*** Block opens ***

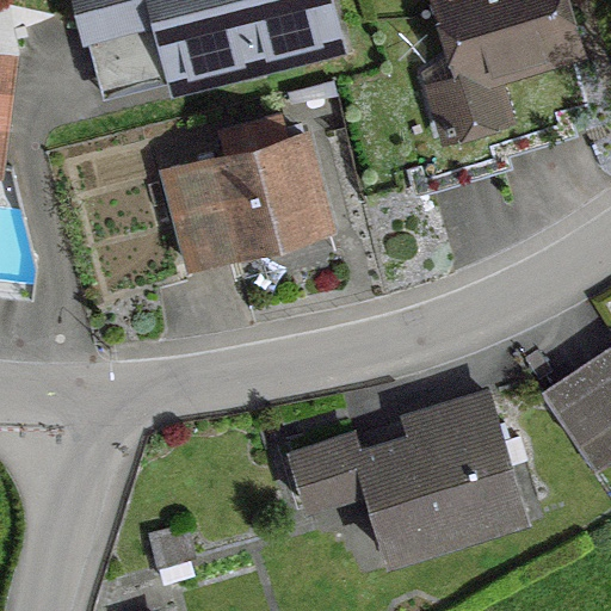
[(153,10),(172,82),(328,43),(316,0),(69,0),(75,23),(110,12),(112,20),(153,10)]
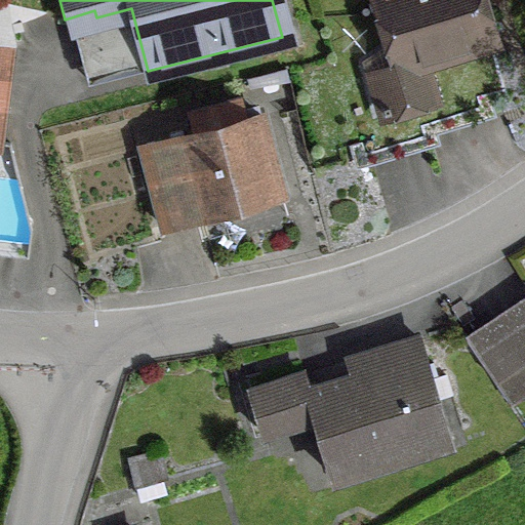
[(376,0),(398,70),(486,42),(473,0),(376,0)]
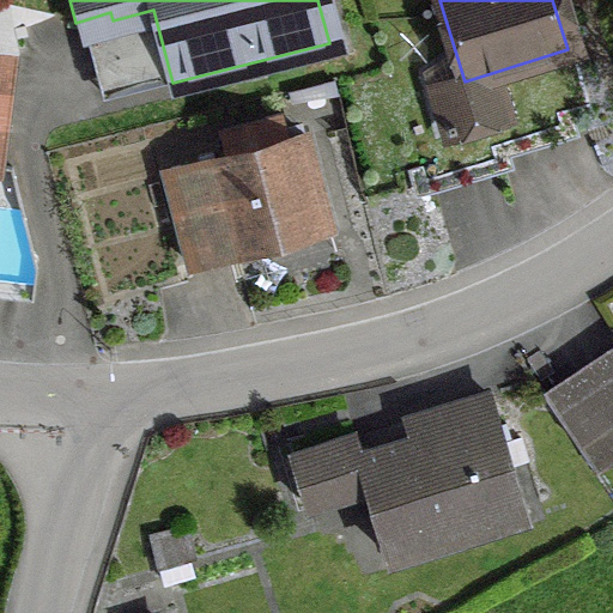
[(159,176),(184,266),(326,228),(301,137),(283,143),(277,120),(217,137),(223,158),(159,176)]
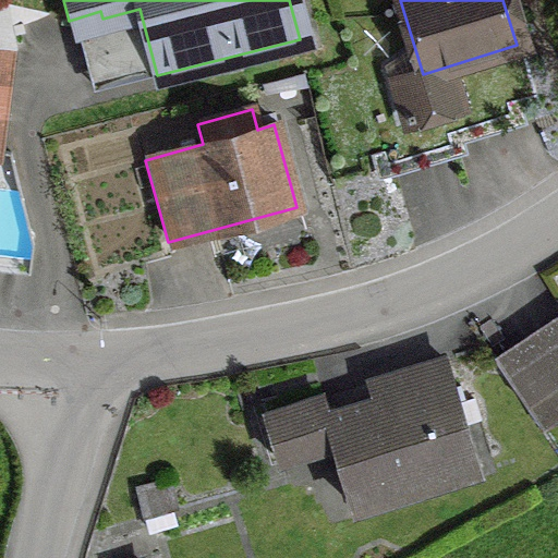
[(557,380),(557,315),(492,360),(537,428),(554,417),(538,393),(557,380)]
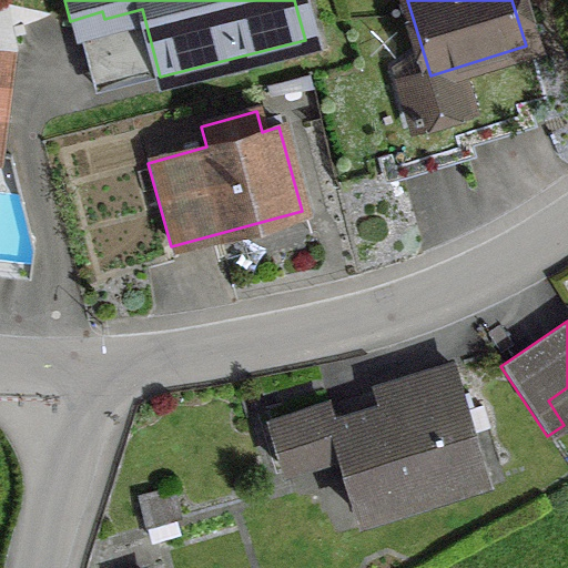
[(328,425),(323,406),(265,425),(273,448),(327,430),(354,517),(483,476),(449,368),(411,381),(415,393),(377,405),(378,409),(328,425)]
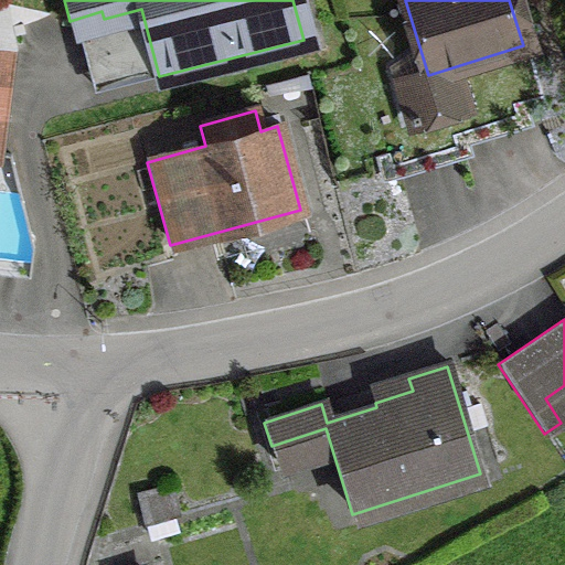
[(141,526),(177,518),(168,487),(134,496),(141,526)]
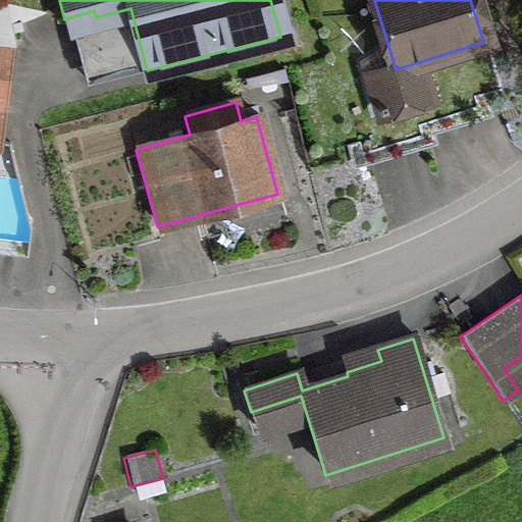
[(128,521),(124,507),(101,514),(103,521),(128,521)]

*** Block closes ***

■ WHAT TO WORK ON: Set out the material once more, exact in every line, with no images.

■ EXERCISE SOLUTION:
[(153,10),(172,82),(328,43),(316,0),(69,0),(75,23),(110,12),(112,20),(153,10)]
[(376,0),(398,70),(486,42),(473,0),(376,0)]
[(159,176),(184,266),(326,228),(301,137),(283,143),(277,120),(217,137),(223,158),(159,176)]
[(557,380),(557,315),(492,360),(537,428),(554,417),(538,393),(557,380)]
[(328,425),(323,406),(265,425),(273,448),(327,430),(354,517),(483,476),(449,368),(411,381),(415,393),(377,405),(378,409),(328,425)]
[(141,526),(177,518),(168,487),(134,496),(141,526)]
[(128,521),(124,507),(101,514),(103,521),(128,521)]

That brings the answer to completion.